Where a line in the material below has the string "stacking", please report it.

▶ RECORDS:
•••

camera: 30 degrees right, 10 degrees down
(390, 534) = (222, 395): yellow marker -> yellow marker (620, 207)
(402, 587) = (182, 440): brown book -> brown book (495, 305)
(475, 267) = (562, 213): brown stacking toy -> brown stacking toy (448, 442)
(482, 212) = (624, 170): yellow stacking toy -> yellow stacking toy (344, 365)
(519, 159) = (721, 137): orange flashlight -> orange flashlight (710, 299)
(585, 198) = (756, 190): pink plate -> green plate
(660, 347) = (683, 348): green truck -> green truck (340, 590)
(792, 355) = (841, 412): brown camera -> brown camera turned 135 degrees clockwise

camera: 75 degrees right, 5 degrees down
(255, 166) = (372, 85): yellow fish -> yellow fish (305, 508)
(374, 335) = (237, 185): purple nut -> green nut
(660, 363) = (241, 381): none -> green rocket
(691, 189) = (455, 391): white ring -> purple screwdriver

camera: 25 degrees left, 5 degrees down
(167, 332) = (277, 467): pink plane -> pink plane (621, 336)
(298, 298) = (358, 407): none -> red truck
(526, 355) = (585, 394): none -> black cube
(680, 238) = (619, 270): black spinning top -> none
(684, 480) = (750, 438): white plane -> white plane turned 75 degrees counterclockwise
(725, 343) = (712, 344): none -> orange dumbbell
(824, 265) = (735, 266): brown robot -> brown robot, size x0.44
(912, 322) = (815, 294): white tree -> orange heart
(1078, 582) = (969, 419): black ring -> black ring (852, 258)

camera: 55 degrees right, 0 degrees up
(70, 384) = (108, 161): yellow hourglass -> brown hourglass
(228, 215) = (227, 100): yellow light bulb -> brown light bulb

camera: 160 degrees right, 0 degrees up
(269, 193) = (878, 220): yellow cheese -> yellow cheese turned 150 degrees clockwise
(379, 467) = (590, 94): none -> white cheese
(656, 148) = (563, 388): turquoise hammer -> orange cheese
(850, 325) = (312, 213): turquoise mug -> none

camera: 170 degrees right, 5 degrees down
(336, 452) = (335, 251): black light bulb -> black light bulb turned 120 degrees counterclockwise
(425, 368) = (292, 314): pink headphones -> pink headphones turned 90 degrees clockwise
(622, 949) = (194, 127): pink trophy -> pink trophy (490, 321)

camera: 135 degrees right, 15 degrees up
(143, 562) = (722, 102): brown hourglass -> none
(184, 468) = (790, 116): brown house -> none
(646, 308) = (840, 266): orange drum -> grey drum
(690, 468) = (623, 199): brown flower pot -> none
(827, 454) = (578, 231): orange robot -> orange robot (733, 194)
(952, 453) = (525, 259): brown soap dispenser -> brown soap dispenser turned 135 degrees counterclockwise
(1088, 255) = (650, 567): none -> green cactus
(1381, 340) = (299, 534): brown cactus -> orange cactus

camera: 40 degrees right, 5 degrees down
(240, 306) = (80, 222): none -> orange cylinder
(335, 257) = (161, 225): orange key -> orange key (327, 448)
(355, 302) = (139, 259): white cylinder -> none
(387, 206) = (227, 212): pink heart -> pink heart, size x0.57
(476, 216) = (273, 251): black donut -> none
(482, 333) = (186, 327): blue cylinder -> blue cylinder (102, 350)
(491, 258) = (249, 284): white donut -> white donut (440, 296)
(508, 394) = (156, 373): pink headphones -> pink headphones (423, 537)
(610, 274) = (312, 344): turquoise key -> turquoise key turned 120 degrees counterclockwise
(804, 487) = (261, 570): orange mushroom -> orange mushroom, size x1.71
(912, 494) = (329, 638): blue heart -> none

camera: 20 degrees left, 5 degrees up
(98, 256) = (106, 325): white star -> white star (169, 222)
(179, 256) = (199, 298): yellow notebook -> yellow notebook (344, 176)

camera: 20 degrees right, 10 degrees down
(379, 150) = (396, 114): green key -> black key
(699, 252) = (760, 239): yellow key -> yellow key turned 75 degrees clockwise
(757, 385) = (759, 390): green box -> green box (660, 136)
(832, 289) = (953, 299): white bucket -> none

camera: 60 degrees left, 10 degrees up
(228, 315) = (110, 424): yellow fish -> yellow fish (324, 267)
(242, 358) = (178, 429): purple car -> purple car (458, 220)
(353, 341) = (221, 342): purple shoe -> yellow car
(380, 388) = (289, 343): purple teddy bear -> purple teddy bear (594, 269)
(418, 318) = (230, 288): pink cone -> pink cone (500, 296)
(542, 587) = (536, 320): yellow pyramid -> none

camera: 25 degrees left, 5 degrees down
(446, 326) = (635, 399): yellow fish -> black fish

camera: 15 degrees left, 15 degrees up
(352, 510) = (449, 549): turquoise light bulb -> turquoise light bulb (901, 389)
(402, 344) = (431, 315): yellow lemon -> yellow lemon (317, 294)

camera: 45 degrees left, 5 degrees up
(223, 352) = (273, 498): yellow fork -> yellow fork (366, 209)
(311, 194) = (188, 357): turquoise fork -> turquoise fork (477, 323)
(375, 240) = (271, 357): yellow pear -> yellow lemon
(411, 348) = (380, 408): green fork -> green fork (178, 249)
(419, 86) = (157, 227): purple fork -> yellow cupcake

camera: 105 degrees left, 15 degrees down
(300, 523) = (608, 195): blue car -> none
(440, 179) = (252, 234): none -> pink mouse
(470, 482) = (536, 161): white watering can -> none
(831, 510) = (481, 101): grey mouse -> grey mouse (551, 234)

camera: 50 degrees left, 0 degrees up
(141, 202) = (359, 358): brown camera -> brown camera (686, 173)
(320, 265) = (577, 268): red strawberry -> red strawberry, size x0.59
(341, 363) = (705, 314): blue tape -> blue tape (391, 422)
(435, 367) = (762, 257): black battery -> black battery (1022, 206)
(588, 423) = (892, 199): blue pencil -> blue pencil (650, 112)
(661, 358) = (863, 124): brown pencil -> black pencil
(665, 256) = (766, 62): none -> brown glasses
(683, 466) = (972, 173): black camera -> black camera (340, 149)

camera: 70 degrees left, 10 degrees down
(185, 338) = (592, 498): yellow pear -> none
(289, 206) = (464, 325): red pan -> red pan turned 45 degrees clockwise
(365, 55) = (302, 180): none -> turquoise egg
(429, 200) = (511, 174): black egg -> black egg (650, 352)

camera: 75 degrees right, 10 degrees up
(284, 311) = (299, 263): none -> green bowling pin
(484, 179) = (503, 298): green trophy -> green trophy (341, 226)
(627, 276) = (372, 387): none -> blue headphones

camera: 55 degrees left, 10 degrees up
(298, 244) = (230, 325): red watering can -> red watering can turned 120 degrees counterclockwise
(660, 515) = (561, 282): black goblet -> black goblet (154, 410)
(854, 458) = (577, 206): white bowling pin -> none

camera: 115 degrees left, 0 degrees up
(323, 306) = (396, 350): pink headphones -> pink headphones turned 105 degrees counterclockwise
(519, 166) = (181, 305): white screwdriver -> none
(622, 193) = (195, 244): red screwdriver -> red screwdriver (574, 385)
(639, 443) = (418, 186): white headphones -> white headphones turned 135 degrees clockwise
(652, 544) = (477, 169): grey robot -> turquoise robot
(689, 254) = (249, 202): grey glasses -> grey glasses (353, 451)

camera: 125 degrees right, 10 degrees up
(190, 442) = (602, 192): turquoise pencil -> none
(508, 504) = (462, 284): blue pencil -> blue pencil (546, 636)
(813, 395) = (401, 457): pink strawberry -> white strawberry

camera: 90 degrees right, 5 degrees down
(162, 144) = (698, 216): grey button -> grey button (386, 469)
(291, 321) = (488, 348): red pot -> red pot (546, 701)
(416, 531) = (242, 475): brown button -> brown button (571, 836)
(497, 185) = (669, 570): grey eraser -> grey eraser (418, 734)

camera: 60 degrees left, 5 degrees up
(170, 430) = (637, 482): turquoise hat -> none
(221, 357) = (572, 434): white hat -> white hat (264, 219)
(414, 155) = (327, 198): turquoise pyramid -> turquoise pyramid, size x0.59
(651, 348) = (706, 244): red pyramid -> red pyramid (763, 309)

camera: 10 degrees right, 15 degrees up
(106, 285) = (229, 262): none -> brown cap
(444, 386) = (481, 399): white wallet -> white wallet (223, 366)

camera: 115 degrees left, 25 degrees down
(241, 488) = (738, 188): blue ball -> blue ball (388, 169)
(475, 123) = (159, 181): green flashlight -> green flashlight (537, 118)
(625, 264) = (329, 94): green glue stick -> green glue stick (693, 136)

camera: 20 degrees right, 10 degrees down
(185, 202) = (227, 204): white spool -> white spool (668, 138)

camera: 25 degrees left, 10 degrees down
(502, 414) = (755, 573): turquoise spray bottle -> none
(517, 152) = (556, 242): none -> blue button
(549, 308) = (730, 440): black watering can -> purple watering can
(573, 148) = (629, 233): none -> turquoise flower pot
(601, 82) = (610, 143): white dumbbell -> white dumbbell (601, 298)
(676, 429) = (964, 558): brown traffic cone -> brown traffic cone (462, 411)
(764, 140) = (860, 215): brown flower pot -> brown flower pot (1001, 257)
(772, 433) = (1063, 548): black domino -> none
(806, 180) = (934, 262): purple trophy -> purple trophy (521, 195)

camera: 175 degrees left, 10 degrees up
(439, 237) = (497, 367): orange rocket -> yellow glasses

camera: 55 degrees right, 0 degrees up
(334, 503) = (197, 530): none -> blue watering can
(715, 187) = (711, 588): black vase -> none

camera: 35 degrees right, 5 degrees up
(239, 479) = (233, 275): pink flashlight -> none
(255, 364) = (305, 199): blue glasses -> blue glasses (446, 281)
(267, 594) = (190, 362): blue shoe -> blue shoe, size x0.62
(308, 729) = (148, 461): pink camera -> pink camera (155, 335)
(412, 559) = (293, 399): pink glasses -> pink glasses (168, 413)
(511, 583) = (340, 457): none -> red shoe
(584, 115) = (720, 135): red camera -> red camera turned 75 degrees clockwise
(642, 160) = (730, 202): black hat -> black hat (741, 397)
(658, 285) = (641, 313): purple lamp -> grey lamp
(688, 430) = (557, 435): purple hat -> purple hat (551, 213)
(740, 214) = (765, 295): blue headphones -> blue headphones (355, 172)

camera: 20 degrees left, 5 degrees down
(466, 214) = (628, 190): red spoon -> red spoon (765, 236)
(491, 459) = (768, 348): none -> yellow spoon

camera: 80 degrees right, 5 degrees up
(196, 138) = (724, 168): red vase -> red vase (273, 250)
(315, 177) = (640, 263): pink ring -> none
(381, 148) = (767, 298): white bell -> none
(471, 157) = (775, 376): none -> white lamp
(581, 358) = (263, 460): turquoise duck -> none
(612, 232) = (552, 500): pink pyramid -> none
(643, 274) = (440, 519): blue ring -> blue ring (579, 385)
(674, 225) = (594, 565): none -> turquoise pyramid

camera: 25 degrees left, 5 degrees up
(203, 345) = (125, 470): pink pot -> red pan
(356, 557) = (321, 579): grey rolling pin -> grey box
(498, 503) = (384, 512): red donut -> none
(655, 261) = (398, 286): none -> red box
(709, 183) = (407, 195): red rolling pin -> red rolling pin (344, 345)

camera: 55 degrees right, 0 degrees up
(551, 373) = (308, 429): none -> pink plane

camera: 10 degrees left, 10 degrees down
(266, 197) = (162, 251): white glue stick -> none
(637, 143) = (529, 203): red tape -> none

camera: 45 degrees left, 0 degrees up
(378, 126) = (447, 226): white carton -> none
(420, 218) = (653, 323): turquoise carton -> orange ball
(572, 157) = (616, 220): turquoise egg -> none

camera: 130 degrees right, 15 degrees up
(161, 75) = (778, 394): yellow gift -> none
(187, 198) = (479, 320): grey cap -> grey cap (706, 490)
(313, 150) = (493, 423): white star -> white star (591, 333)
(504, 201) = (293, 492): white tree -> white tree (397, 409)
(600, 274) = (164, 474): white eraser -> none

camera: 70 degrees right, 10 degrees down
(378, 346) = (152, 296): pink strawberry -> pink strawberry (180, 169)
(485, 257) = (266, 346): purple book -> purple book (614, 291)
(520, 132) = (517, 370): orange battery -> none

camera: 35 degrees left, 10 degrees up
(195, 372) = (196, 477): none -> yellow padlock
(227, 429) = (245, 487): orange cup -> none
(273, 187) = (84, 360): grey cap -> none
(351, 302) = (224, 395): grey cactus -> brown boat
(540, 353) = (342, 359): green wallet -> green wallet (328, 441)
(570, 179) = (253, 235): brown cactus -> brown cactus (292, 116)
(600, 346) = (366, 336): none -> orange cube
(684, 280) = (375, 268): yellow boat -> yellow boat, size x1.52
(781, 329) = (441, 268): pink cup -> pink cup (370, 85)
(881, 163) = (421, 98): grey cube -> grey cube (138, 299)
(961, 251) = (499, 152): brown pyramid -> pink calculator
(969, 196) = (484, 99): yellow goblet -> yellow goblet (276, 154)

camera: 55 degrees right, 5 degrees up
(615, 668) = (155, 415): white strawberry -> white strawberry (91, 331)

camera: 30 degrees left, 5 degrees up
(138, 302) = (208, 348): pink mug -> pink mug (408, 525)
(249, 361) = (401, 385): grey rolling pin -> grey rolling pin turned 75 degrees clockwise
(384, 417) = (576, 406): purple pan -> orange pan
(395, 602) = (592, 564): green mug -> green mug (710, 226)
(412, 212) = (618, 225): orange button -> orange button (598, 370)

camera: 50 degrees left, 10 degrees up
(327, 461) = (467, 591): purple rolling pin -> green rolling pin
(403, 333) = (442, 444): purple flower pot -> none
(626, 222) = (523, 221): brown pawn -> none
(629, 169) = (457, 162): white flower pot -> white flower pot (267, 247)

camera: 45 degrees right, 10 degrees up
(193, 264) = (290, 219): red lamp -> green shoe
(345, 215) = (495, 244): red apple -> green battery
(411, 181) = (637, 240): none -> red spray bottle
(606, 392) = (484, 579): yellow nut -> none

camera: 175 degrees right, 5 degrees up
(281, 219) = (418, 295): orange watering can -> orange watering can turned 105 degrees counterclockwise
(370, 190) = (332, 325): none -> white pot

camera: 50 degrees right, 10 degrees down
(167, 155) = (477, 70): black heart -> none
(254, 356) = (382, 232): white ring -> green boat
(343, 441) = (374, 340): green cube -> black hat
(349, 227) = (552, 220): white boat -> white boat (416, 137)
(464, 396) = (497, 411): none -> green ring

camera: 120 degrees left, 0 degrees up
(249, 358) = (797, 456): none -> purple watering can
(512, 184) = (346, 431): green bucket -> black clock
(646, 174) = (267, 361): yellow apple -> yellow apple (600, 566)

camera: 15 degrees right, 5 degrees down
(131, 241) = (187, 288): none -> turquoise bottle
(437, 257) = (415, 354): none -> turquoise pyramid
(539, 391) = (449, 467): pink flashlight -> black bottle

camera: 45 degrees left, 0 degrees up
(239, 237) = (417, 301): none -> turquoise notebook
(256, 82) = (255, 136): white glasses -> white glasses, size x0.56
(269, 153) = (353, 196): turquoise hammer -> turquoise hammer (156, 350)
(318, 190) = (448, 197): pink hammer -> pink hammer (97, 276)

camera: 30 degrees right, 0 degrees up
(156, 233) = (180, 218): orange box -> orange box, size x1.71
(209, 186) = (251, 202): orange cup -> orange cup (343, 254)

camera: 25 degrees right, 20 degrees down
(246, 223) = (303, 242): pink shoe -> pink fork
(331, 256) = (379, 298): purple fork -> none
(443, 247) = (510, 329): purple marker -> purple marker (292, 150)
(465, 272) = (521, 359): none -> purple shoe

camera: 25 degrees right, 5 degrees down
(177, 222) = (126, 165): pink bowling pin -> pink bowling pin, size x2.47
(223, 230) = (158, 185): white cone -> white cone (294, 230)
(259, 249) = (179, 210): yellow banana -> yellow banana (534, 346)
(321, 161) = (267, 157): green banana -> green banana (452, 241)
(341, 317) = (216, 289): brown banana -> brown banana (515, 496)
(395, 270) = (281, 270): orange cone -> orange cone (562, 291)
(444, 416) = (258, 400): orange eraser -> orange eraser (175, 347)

•••

▶ TASK RESPONSE:
(475, 267) = (562, 213): brown stacking toy -> brown stacking toy (448, 442)
(482, 212) = (624, 170): yellow stacking toy -> yellow stacking toy (344, 365)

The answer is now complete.